- Aim of the task -
Every line from the one containing "(519, 297) = (529, 133): none -> pink glasses" to the final line of the material below must be reproduced exactly; leave out all other lines.

Supplied data Block Start

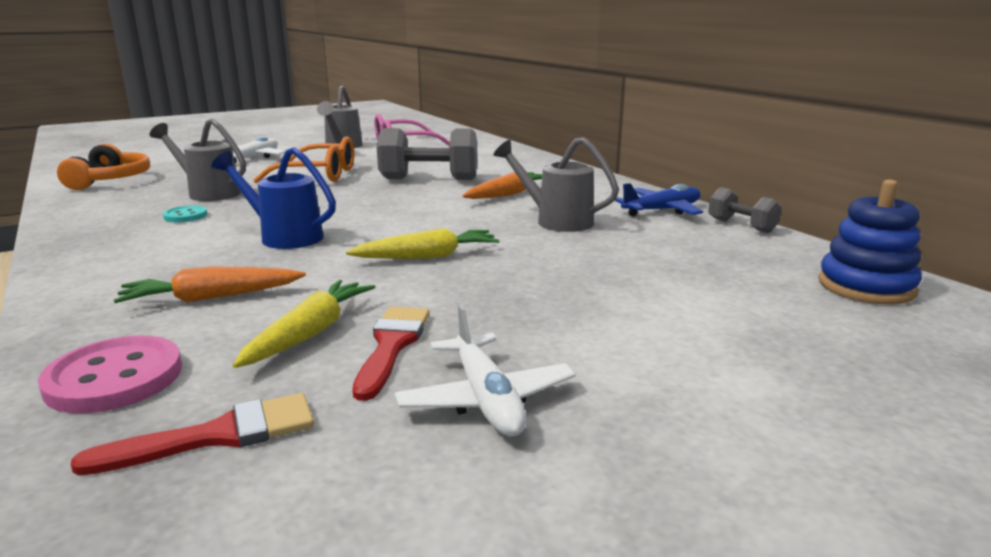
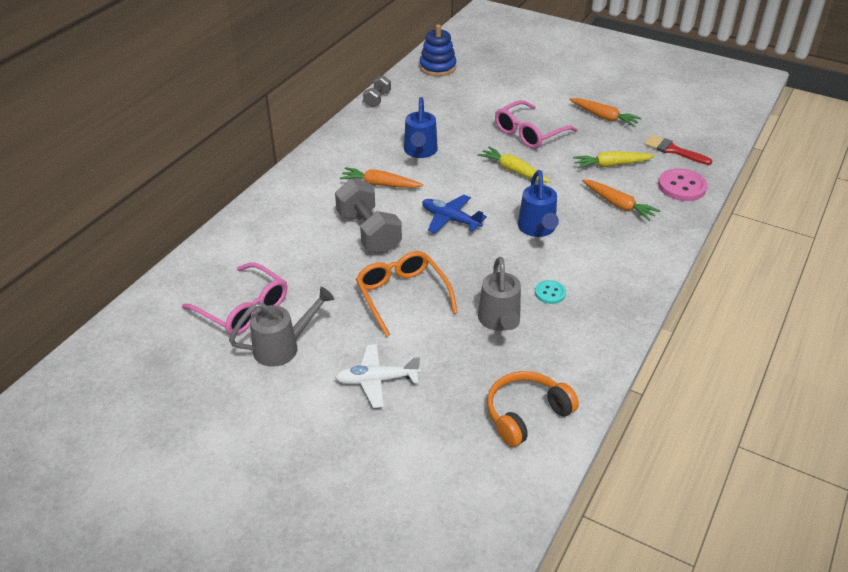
camera: 120 degrees left, 20 degrees up
(392, 345) = (597, 145): red brush -> none
(486, 399) = (604, 117): white plane -> orange carrot
(519, 297) = (529, 133): none -> pink glasses
(556, 221) = (420, 152): grey watering can -> blue watering can
(662, 210) = (368, 125): blue plane -> blue plane (450, 219)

Supplied data Block End

- The answer -
(519, 297) = (529, 133): none -> pink glasses
(556, 221) = (420, 152): grey watering can -> blue watering can
(662, 210) = (368, 125): blue plane -> blue plane (450, 219)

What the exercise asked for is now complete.